WHAT TO DO: Go over the entries below line by line, copying each one that contains the word "minus".

[[ THE RECORDS open ]]

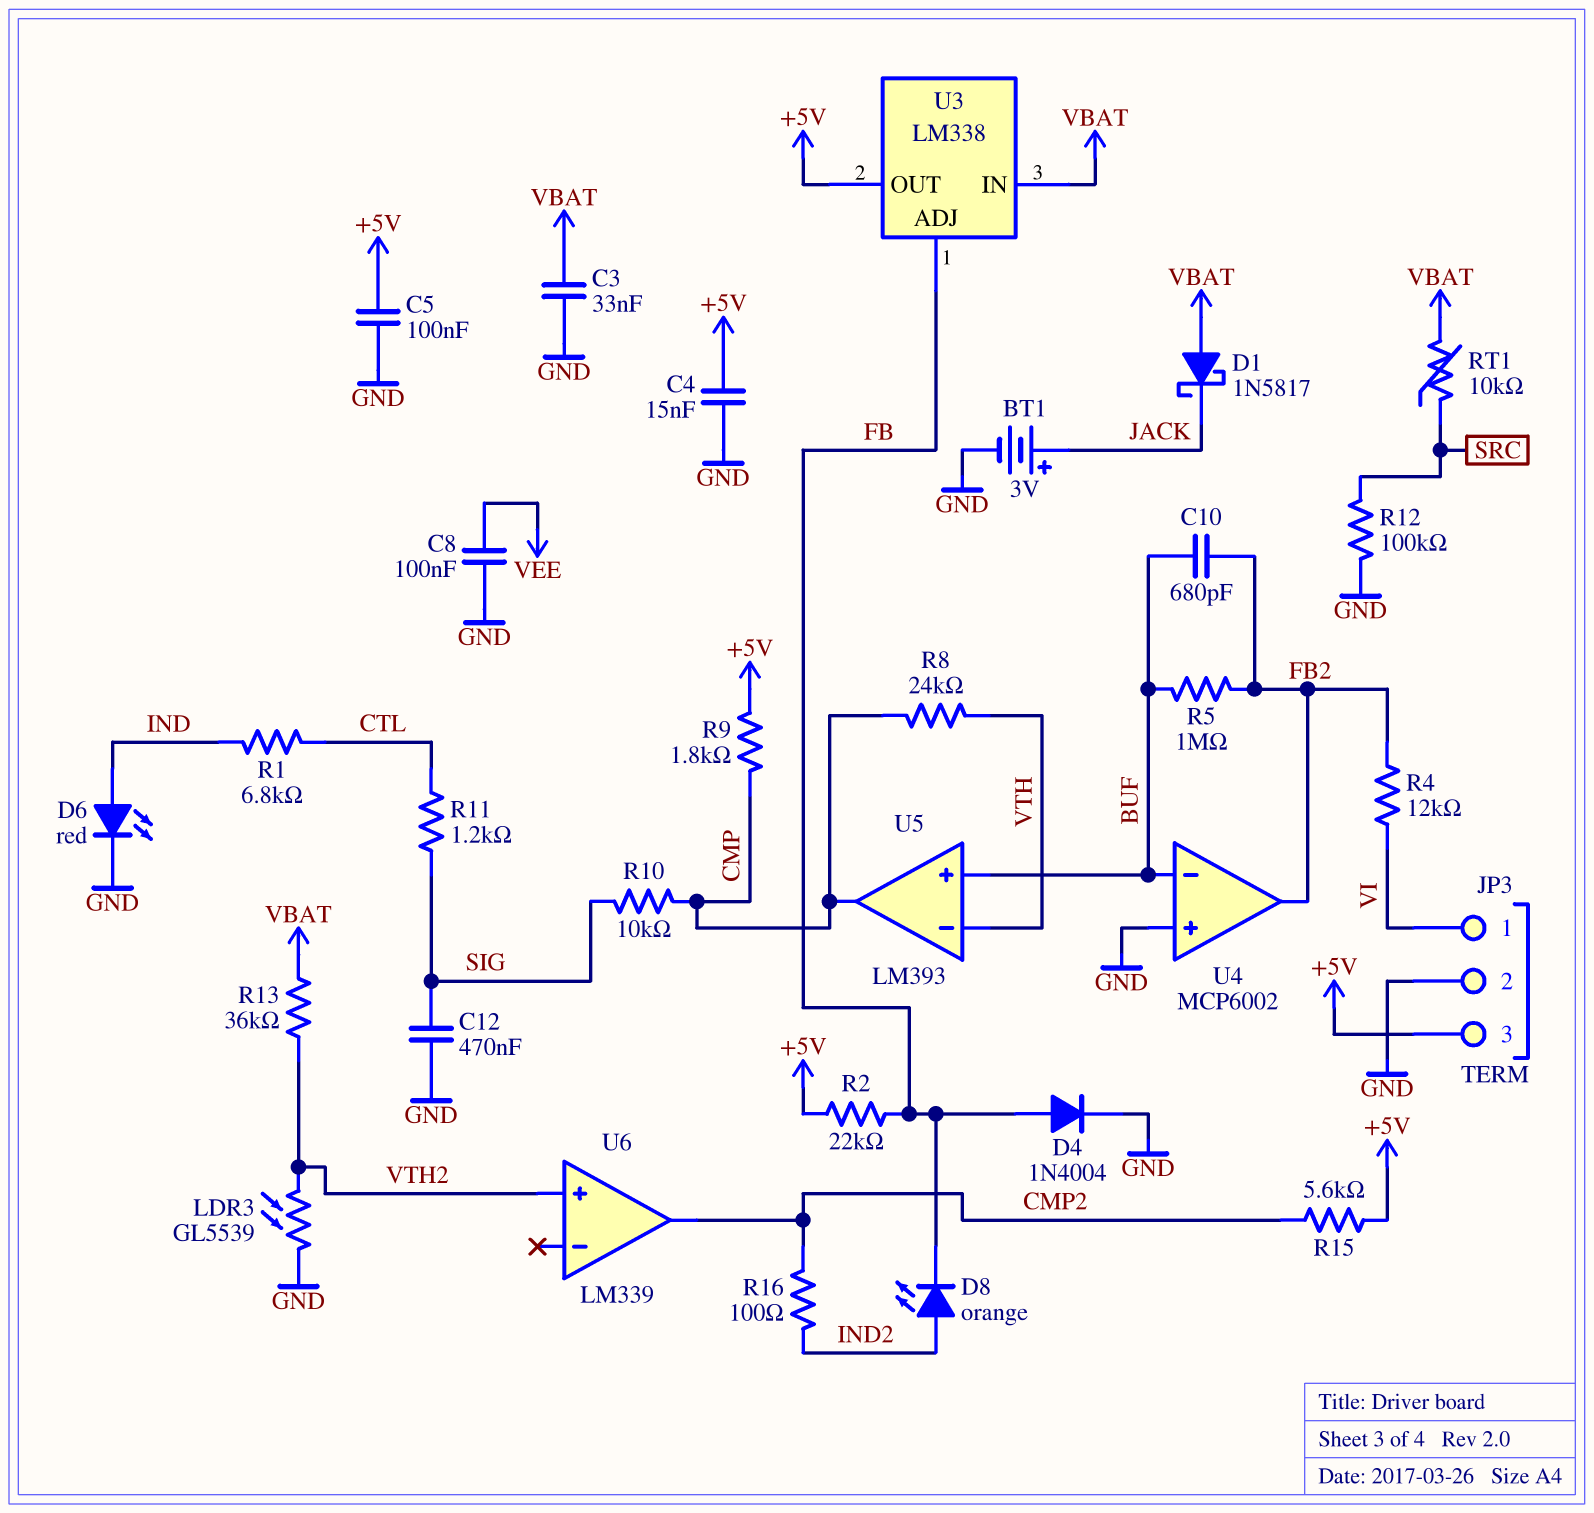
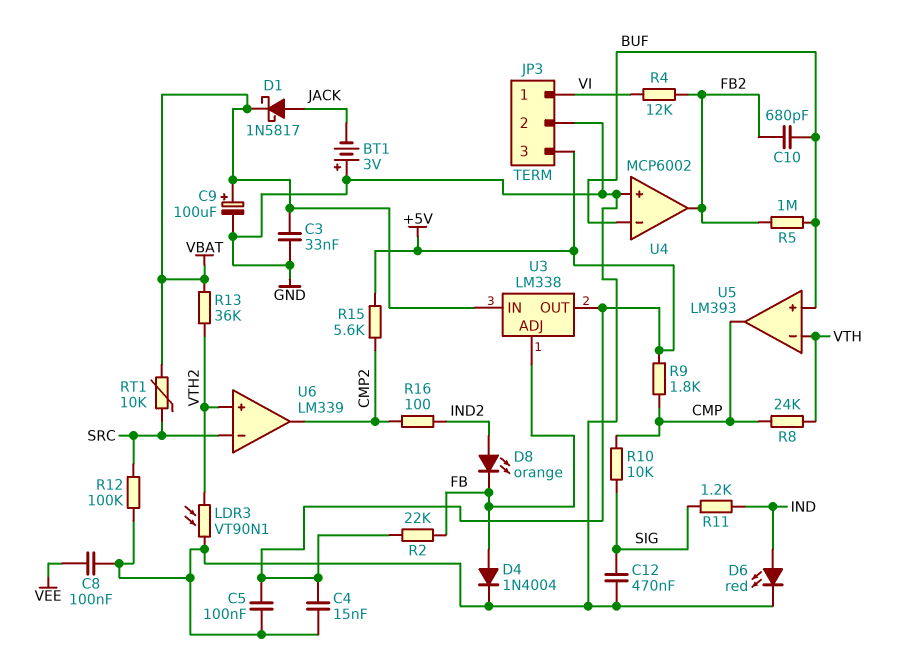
BT1: 3V (plus JACK, minus GND) -> 3V (plus GND, minus JACK)
C9: none -> 100uF (plus VBAT, minus GND)
D1: schottky 1N5817 (A VBAT, K JACK) -> schottky 1N5817 (A JACK, K VBAT)
LDR3: GL5539 (GND, VTH2) -> VT90N1 (GND, VTH2)
R1: 6.8k (CTL, IND) -> none
R11: 1.2k (CTL, SIG) -> 1.2k (IND, SIG)
U6 pin in-: none -> SRC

[[ THE RECORDS closed ]]

EXERCISE RESPONSE:
BT1: 3V (plus JACK, minus GND) -> 3V (plus GND, minus JACK)
C9: none -> 100uF (plus VBAT, minus GND)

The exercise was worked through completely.